(SUPPLIED INFORMATION begins)

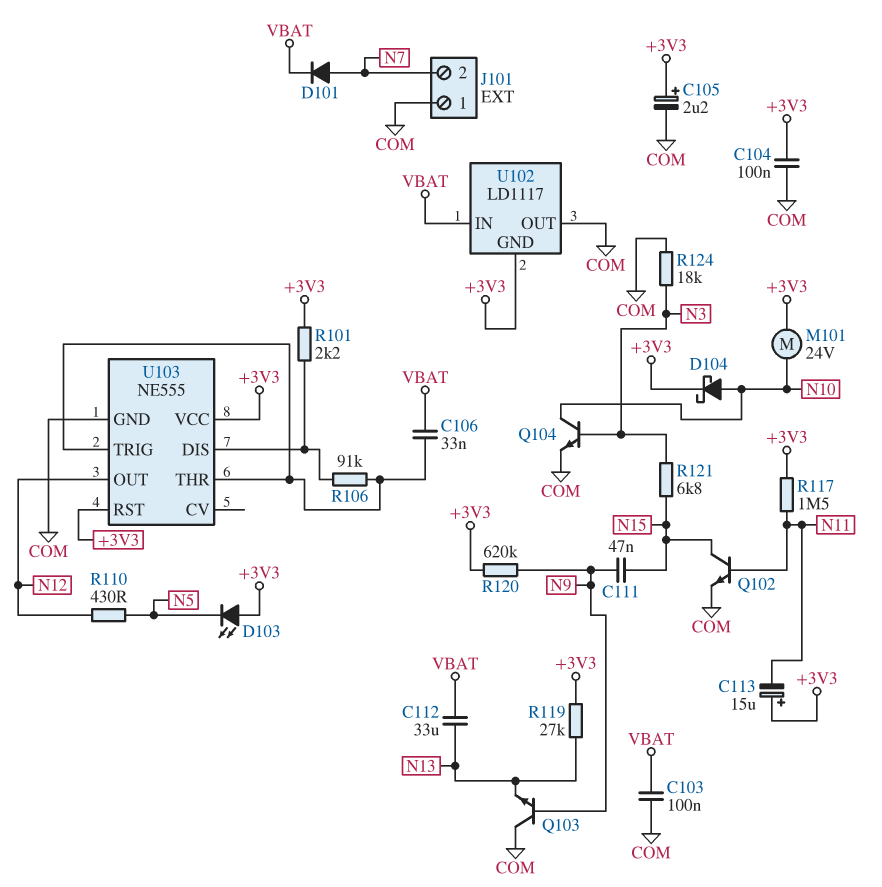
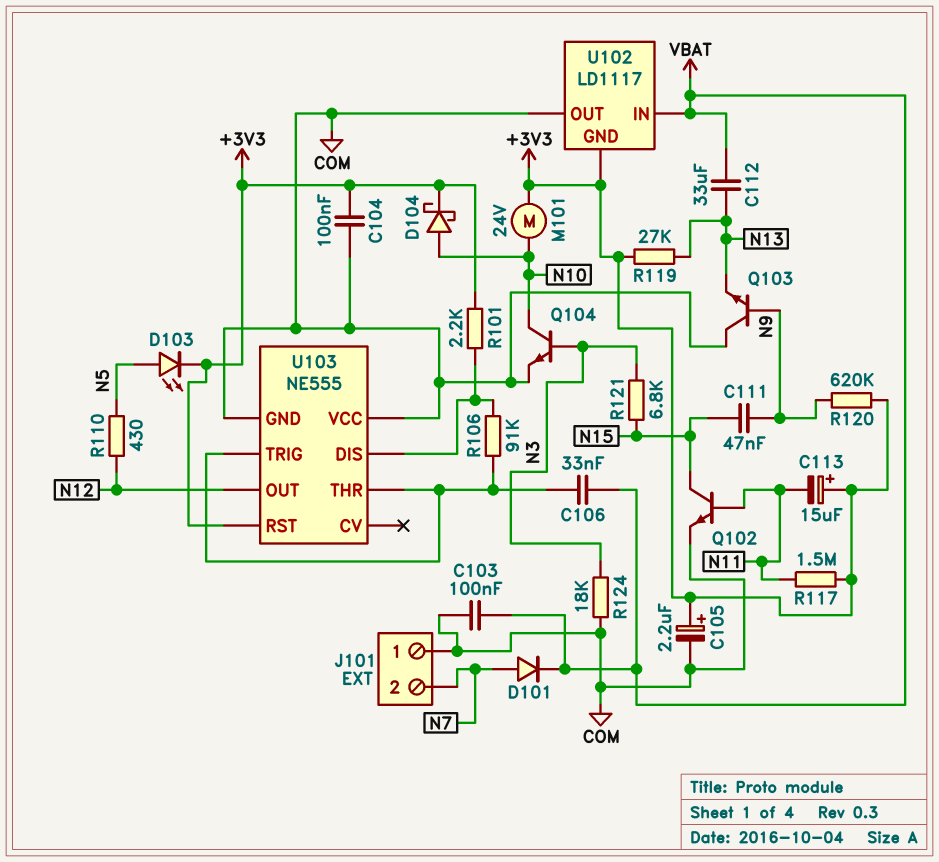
D103: LED (A +3V3, K N5) -> LED (A N5, K +3V3)
U103 pin VCC: +3V3 -> COM

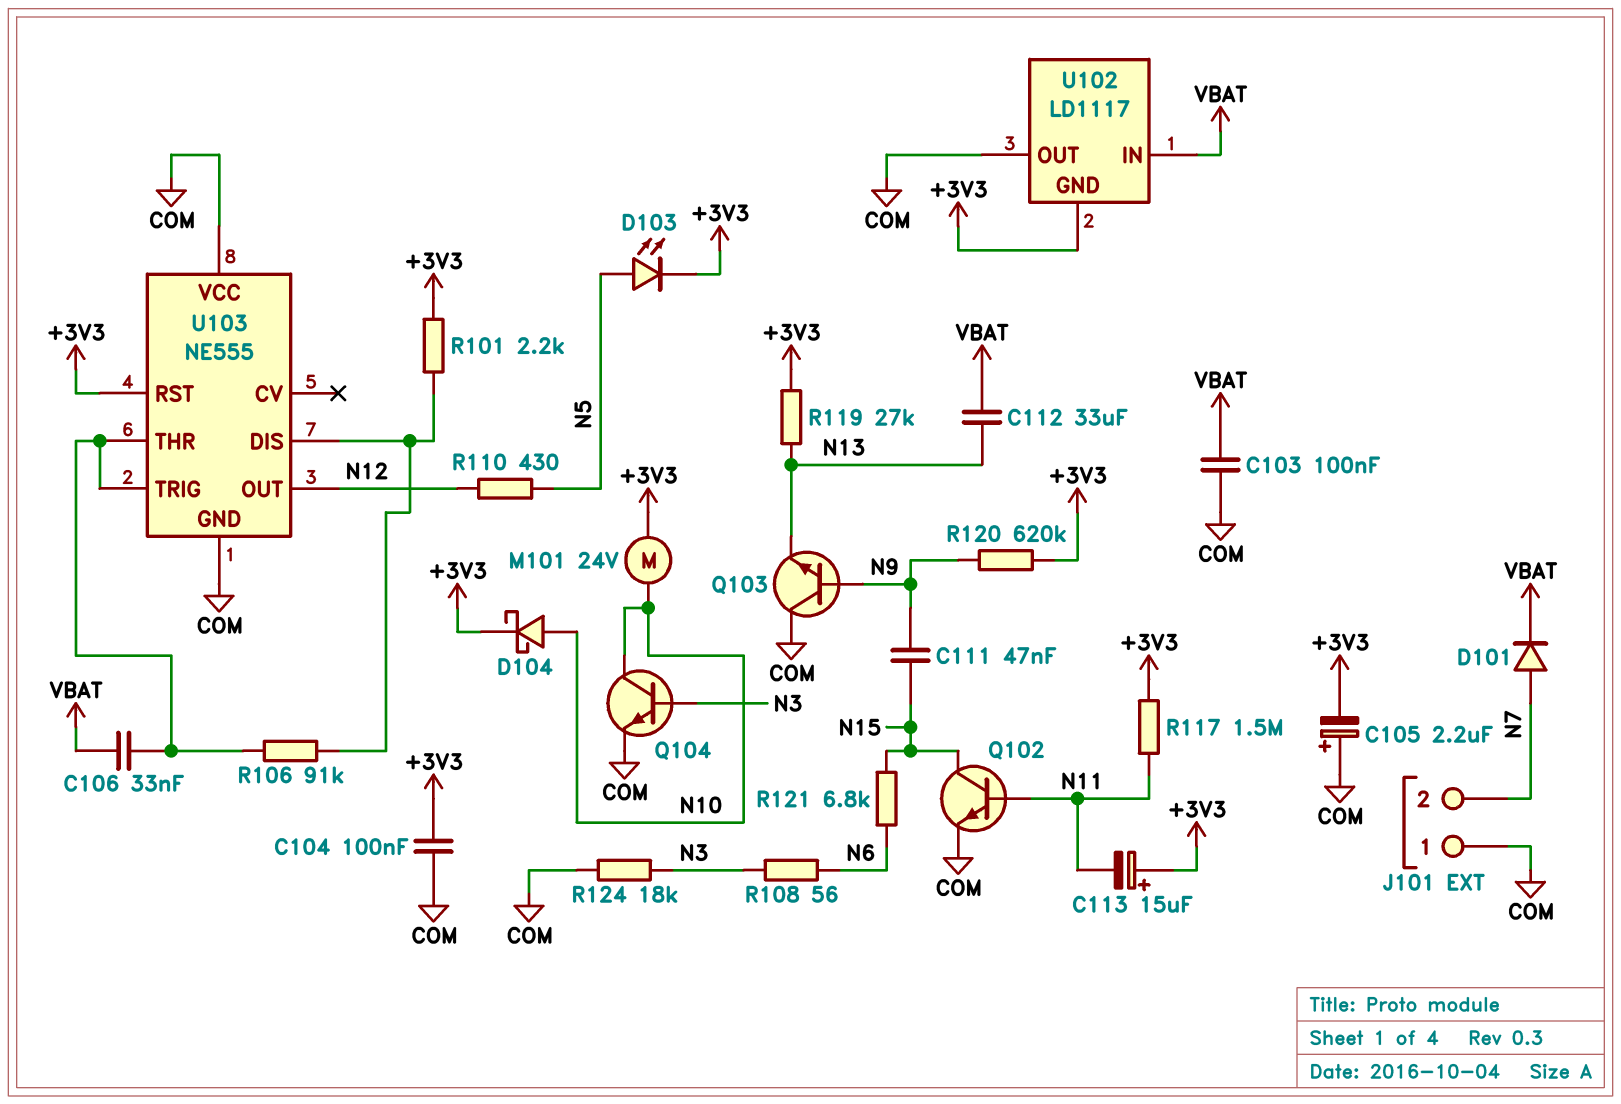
C105: 2.2uF (plus +3V3, minus COM) -> 2.2uF (plus COM, minus +3V3)
R108: none -> 56 (N3, N6)
R121: 6.8k (N3, N15) -> 6.8k (N6, N15)

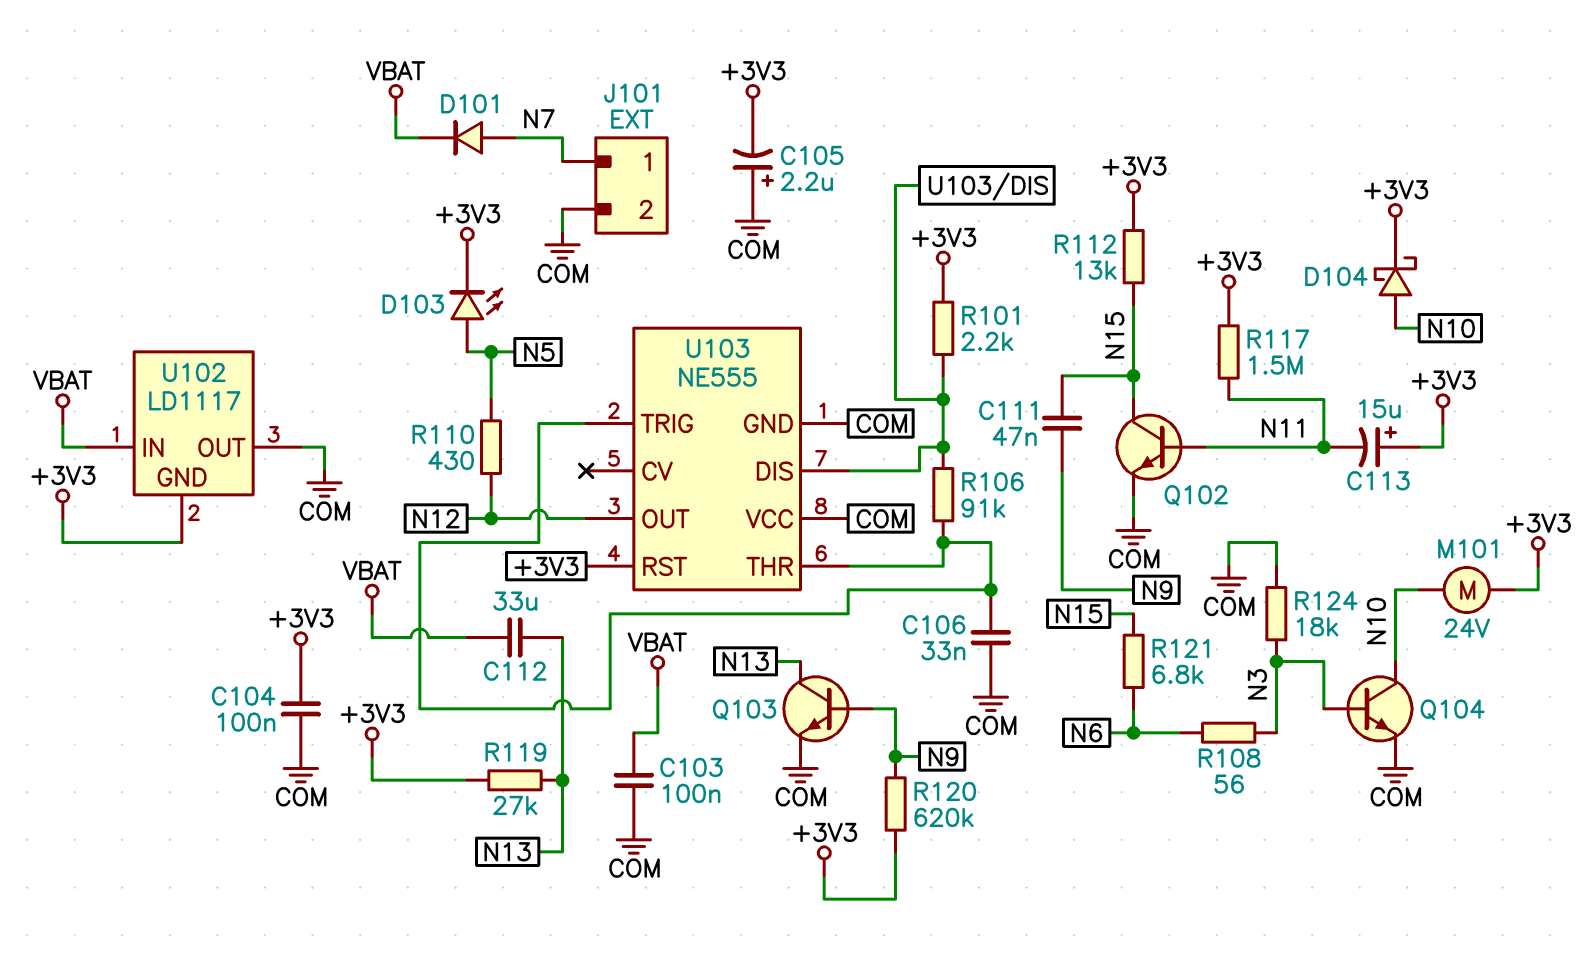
C106: 33nF (U103/THR, VBAT) -> 33nF (COM, U103/THR)
J101 pin 1: COM -> N7
J101 pin 2: N7 -> COM
Q103: NPN (B N9, C COM, E N13) -> NPN (B N9, C N13, E COM)
R112: none -> 13k (+3V3, N15)

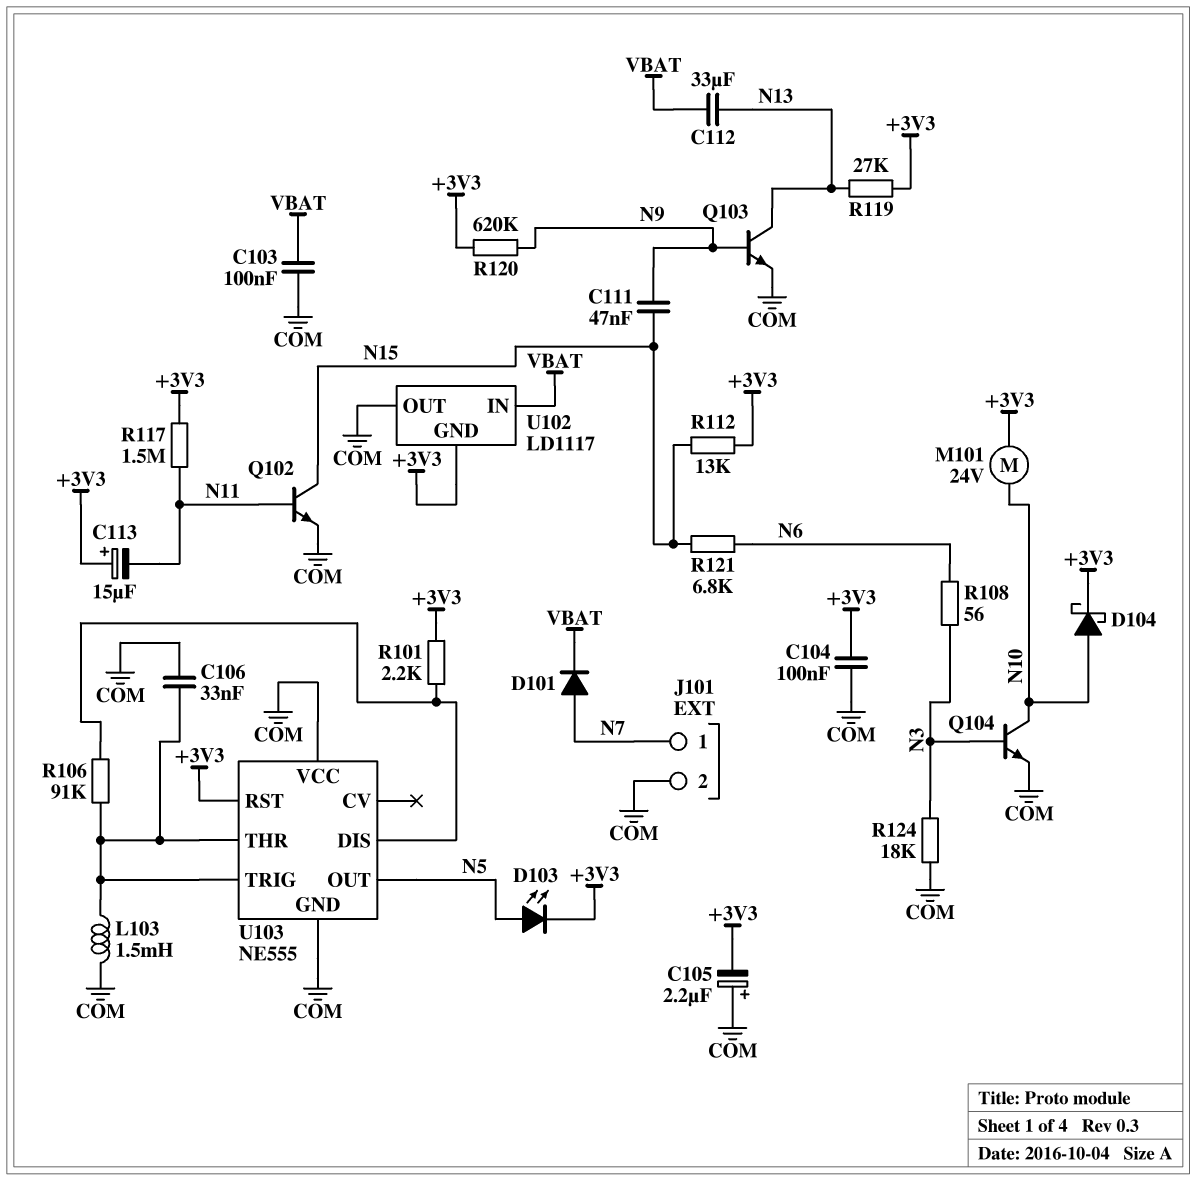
L103: none -> 1.5mH (COM, U103/THR)
R110: 430 (N5, N12) -> none
U103 pin OUT: N12 -> N5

(SUPPLIED INFORMATION ends)

■ EXERCISE REQUIREMENTS ■
From the line with "C105: 2.2uF (plus" down to the last line of the records above, restate each line verbatim, passing over any picture.

■ OUTPUT BELOW ■
C105: 2.2uF (plus +3V3, minus COM) -> 2.2uF (plus COM, minus +3V3)
R108: none -> 56 (N3, N6)
R121: 6.8k (N3, N15) -> 6.8k (N6, N15)

C106: 33nF (U103/THR, VBAT) -> 33nF (COM, U103/THR)
J101 pin 1: COM -> N7
J101 pin 2: N7 -> COM
Q103: NPN (B N9, C COM, E N13) -> NPN (B N9, C N13, E COM)
R112: none -> 13k (+3V3, N15)

L103: none -> 1.5mH (COM, U103/THR)
R110: 430 (N5, N12) -> none
U103 pin OUT: N12 -> N5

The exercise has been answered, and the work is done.